## What the task asks
From the listing below, extract each line containing the string "stick".

## Data for the task
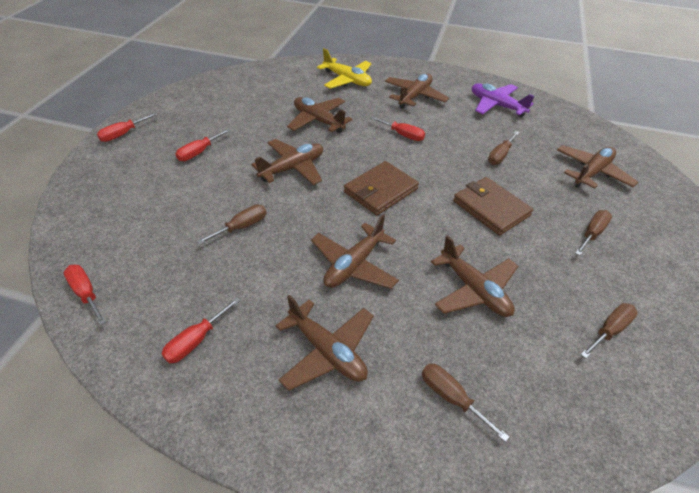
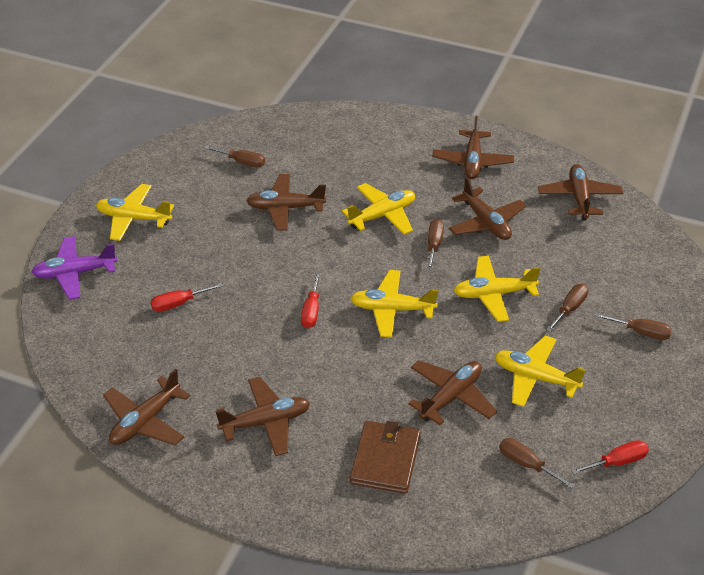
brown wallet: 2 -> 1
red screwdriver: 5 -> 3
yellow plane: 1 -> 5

==

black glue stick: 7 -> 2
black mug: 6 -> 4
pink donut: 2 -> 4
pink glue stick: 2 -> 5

---

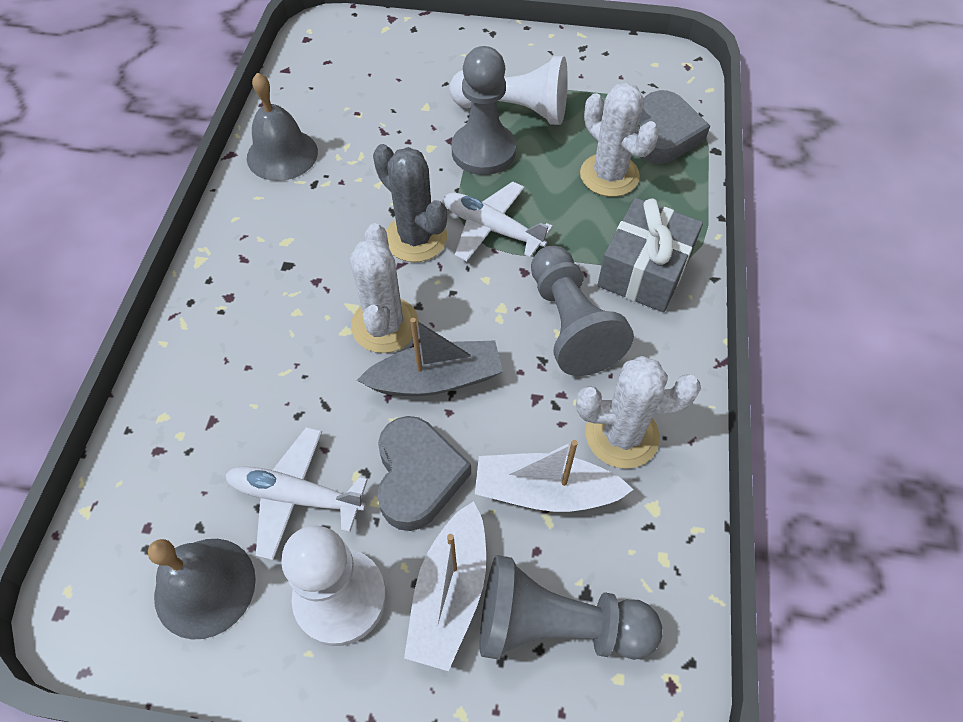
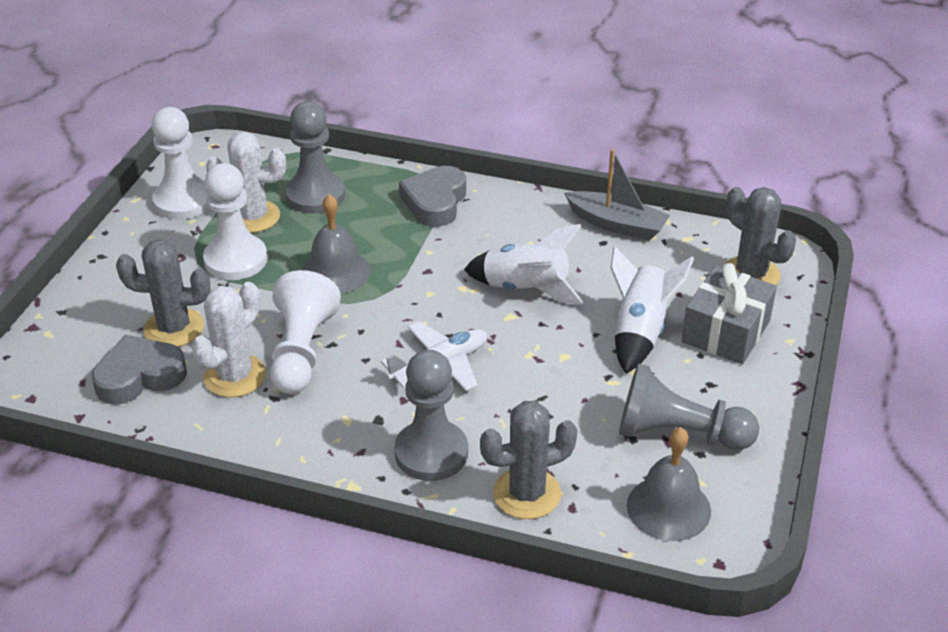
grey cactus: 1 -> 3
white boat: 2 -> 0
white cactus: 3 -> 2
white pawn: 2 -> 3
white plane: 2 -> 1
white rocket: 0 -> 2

## Worked solution
black glue stick: 7 -> 2
pink glue stick: 2 -> 5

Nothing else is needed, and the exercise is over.